Spatial reasoning data:
——

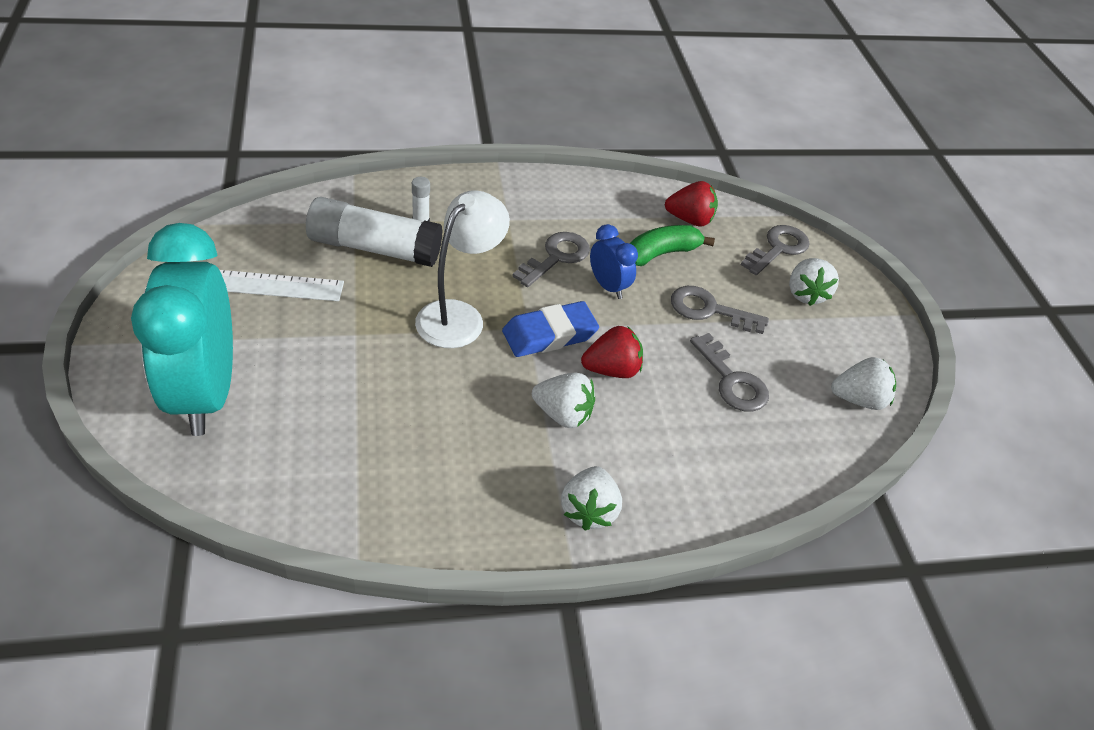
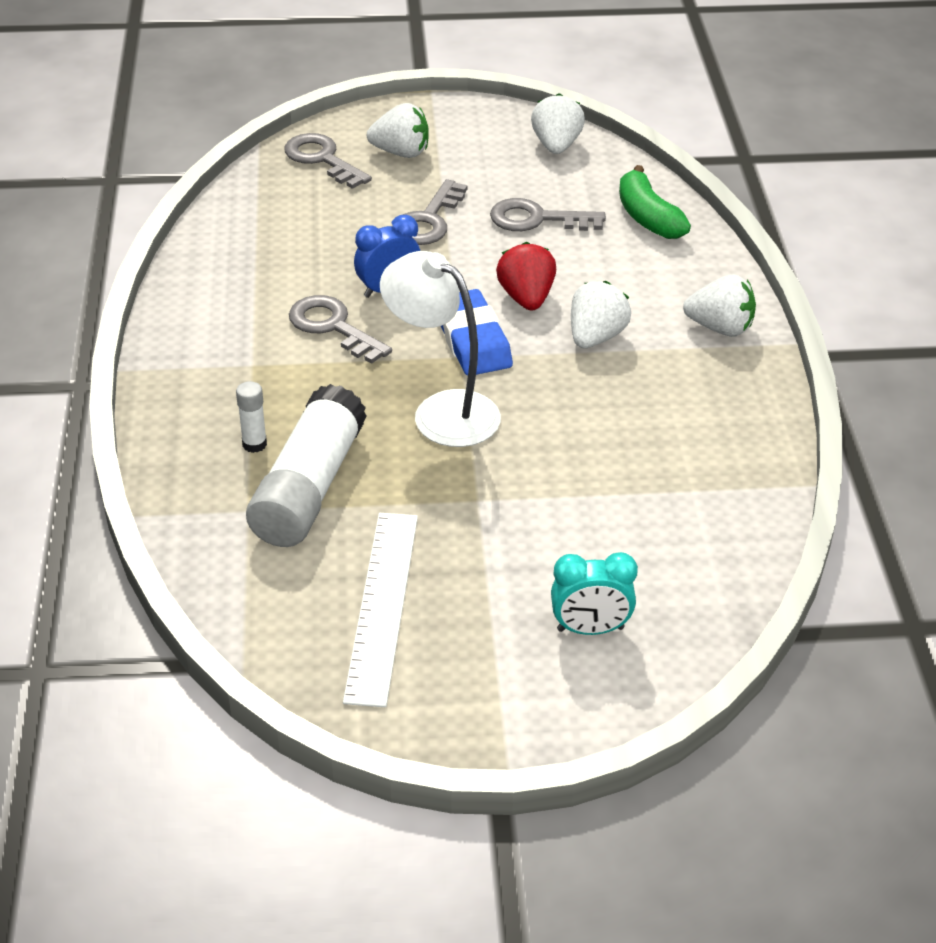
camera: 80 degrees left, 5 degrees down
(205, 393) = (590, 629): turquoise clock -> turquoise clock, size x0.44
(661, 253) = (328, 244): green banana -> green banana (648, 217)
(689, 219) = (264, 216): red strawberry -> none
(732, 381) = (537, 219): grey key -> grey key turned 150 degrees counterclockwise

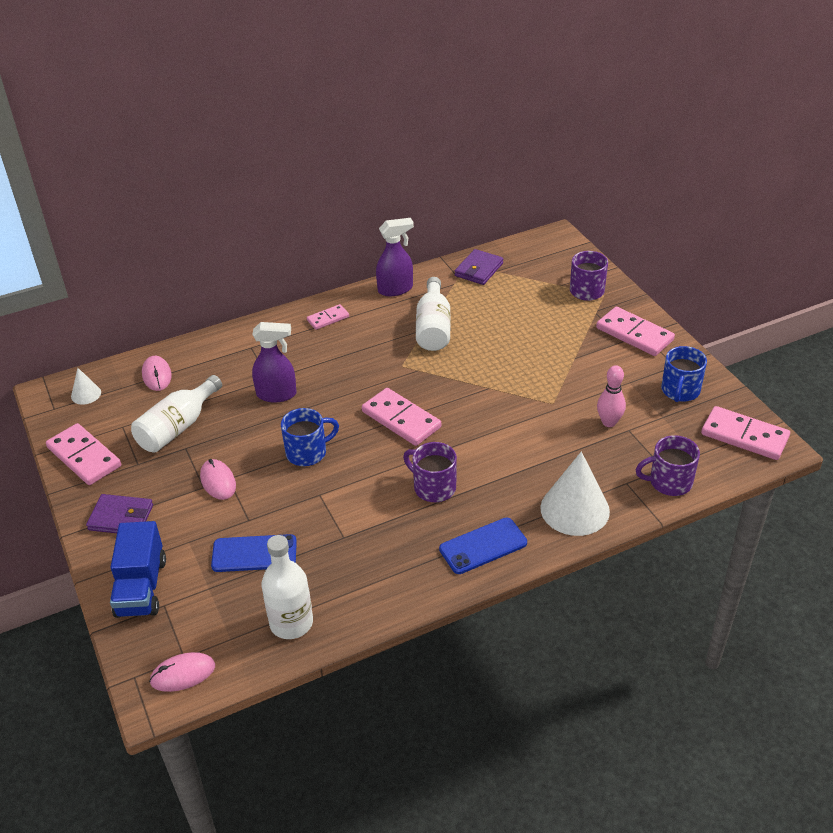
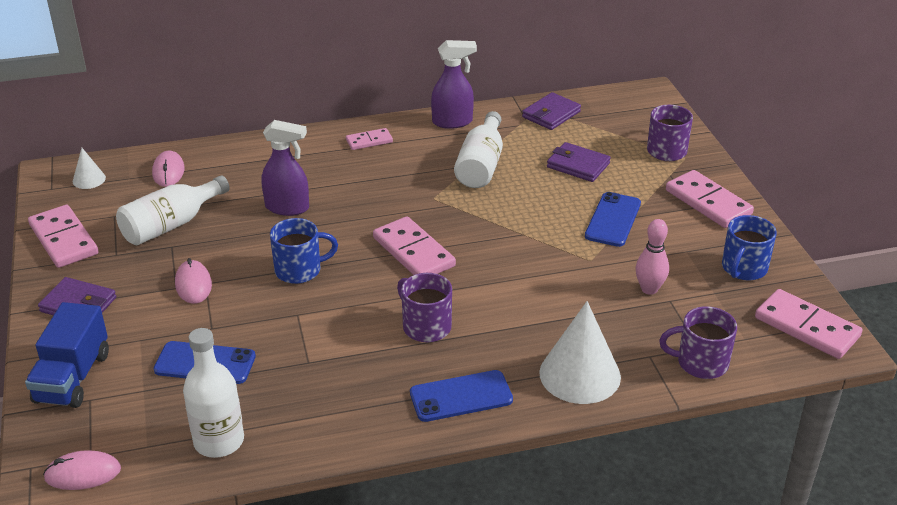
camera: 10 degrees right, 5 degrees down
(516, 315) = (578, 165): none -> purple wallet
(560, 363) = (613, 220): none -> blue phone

——

## [Task goal]
From the first line to the last, write out the data exactly, omitting any pictures.

## [Answer area]
camera: 80 degrees left, 5 degrees down
(205, 393) = (590, 629): turquoise clock -> turquoise clock, size x0.44
(661, 253) = (328, 244): green banana -> green banana (648, 217)
(689, 219) = (264, 216): red strawberry -> none
(732, 381) = (537, 219): grey key -> grey key turned 150 degrees counterclockwise

camera: 10 degrees right, 5 degrees down
(516, 315) = (578, 165): none -> purple wallet
(560, 363) = (613, 220): none -> blue phone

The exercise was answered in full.